__Exercise requirements__. Quote the material exactly from the line that contains "none -> lime brick A9 level 1" through its last line. Any pictures are to be left out.

****

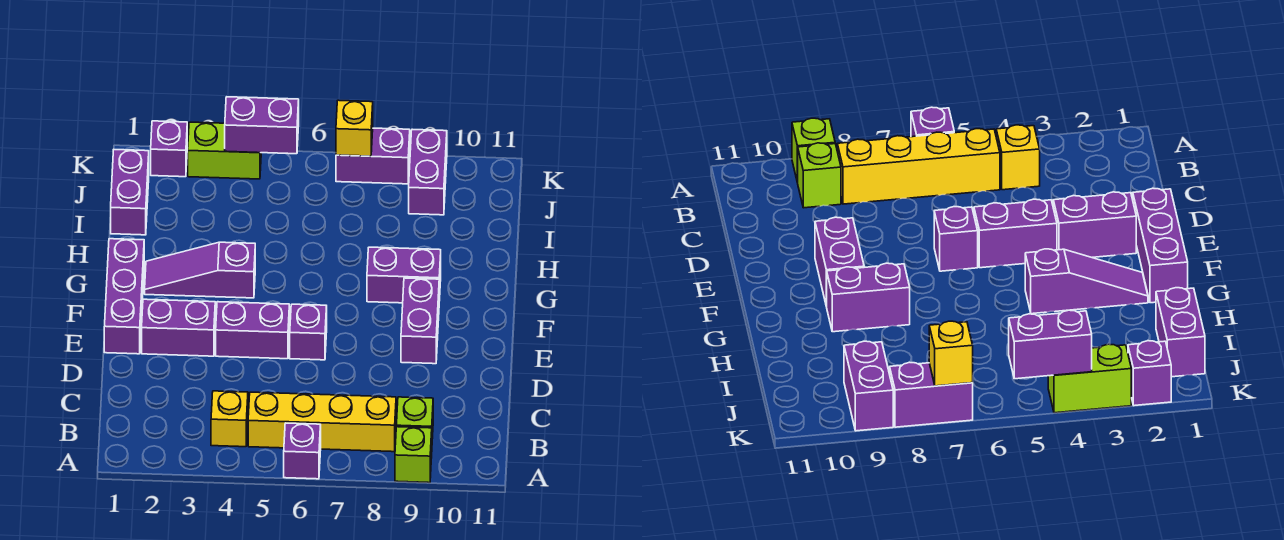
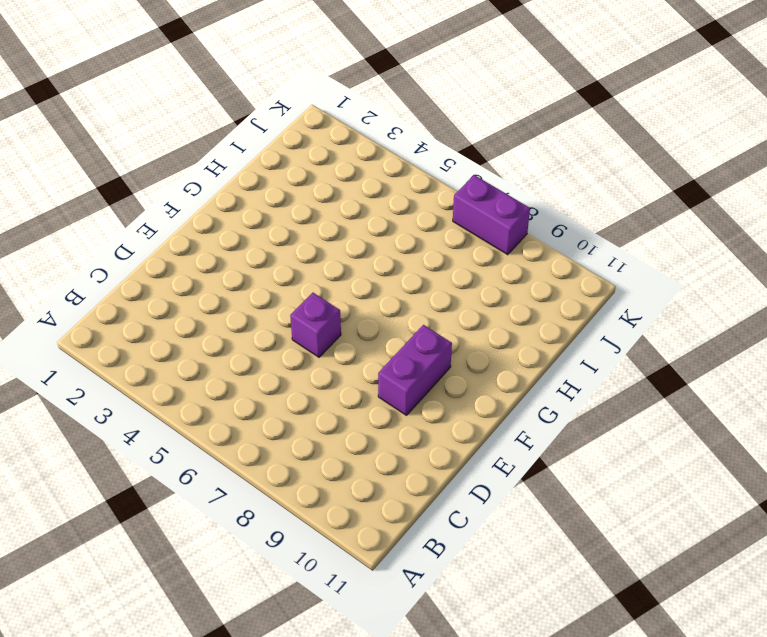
none -> purple brick A6 level 1
none -> lime brick A9 level 1
none -> yellow brick B4 level 1

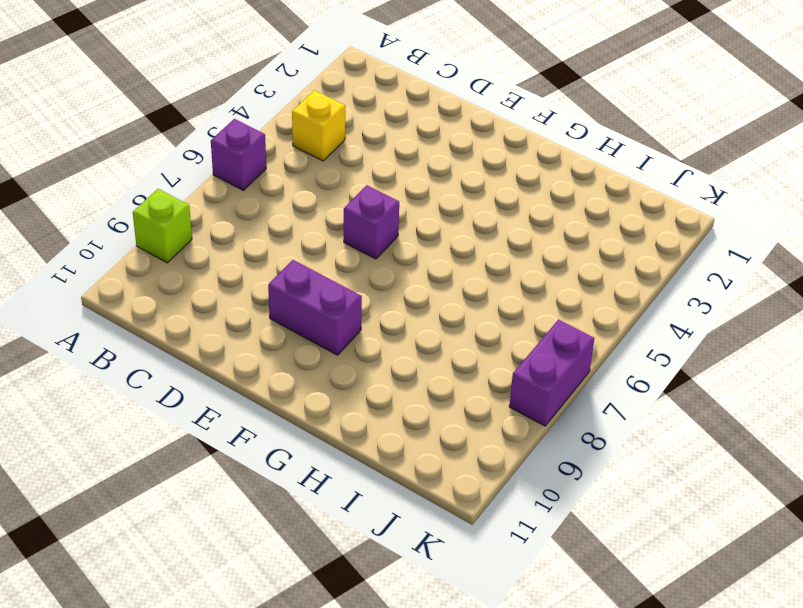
none -> yellow brick B5:B8 level 1
none -> lime brick B9 level 1
none -> purple brick E1:G1 level 1

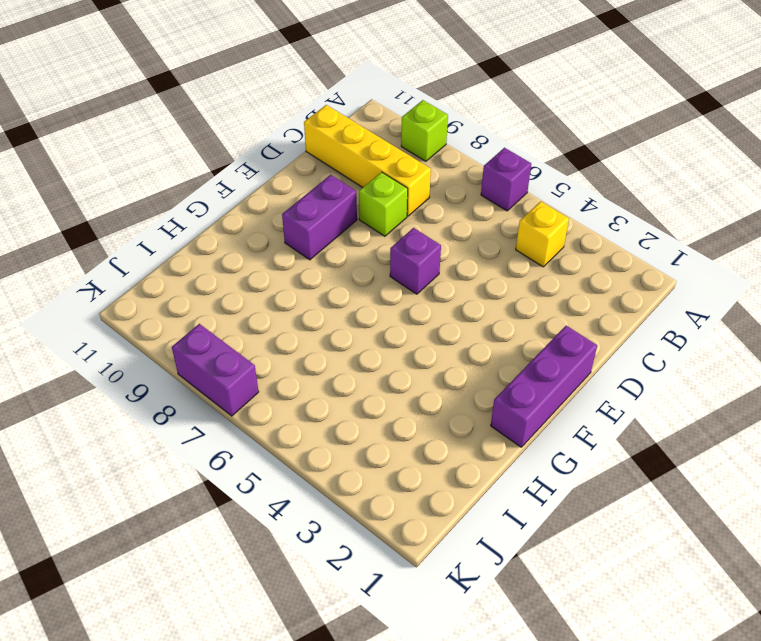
yellow brick C8:C11 level 1 -> yellow brick B5:B8 level 1
lime brick D8 level 1 -> lime brick B9 level 1
none -> purple brick E2:E3 level 1
none -> purple brick E4:E5 level 1
none -> purple slope G2:G4 level 1 top 4

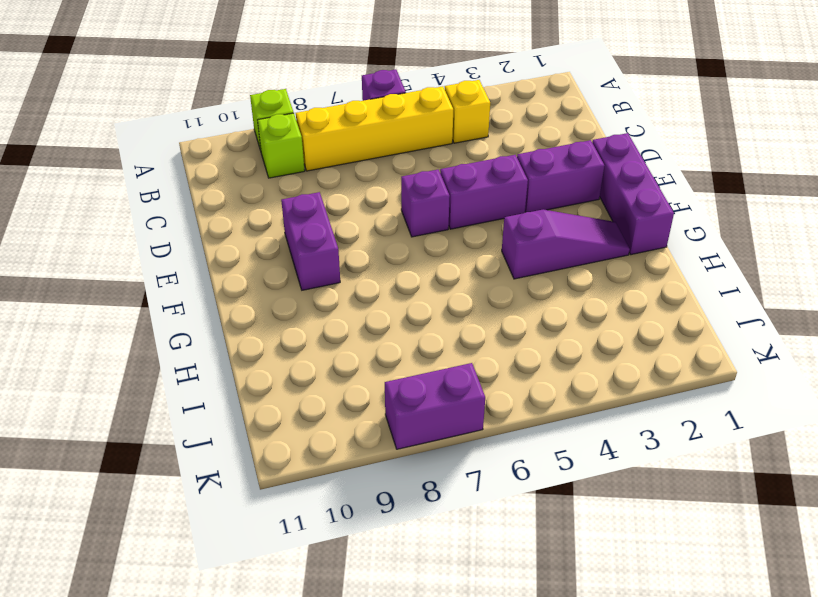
none -> purple brick G8:G9 level 1
none -> purple brick I1:J1 level 1
none -> purple brick J9:K9 level 1

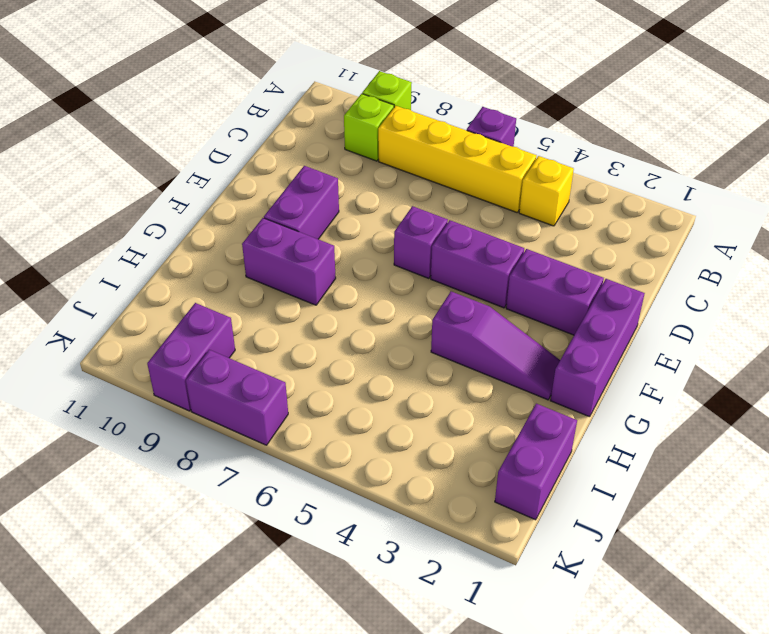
none -> purple brick K2 level 1
none -> lime brick K3:K4 level 1
none -> purple brick K4:K5 level 2

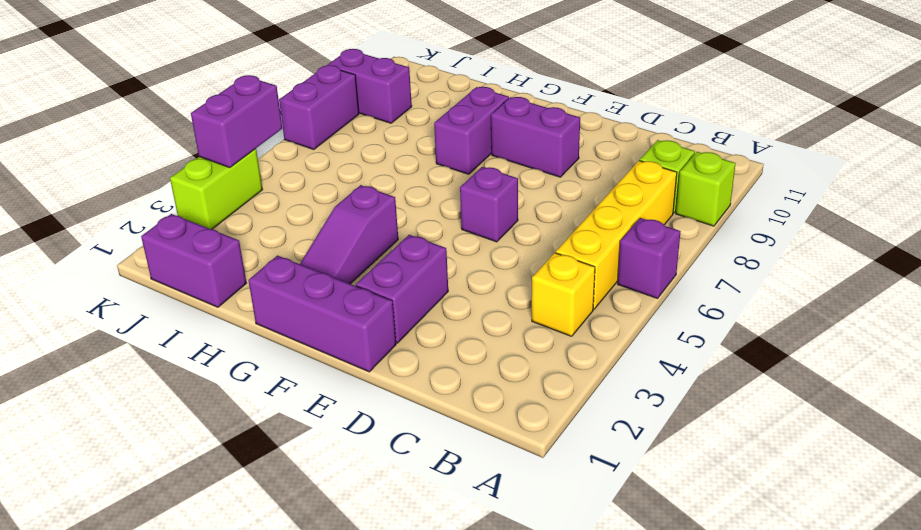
none -> purple brick E4:E5 level 1
none -> purple brick K2 level 1
none -> yellow brick K7 level 2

****

__Expected answer__.
none -> lime brick A9 level 1
none -> yellow brick B4 level 1

none -> yellow brick B5:B8 level 1
none -> lime brick B9 level 1
none -> purple brick E1:G1 level 1

yellow brick C8:C11 level 1 -> yellow brick B5:B8 level 1
lime brick D8 level 1 -> lime brick B9 level 1
none -> purple brick E2:E3 level 1
none -> purple brick E4:E5 level 1
none -> purple slope G2:G4 level 1 top 4

none -> purple brick G8:G9 level 1
none -> purple brick I1:J1 level 1
none -> purple brick J9:K9 level 1

none -> purple brick K2 level 1
none -> lime brick K3:K4 level 1
none -> purple brick K4:K5 level 2

none -> purple brick E4:E5 level 1
none -> purple brick K2 level 1
none -> yellow brick K7 level 2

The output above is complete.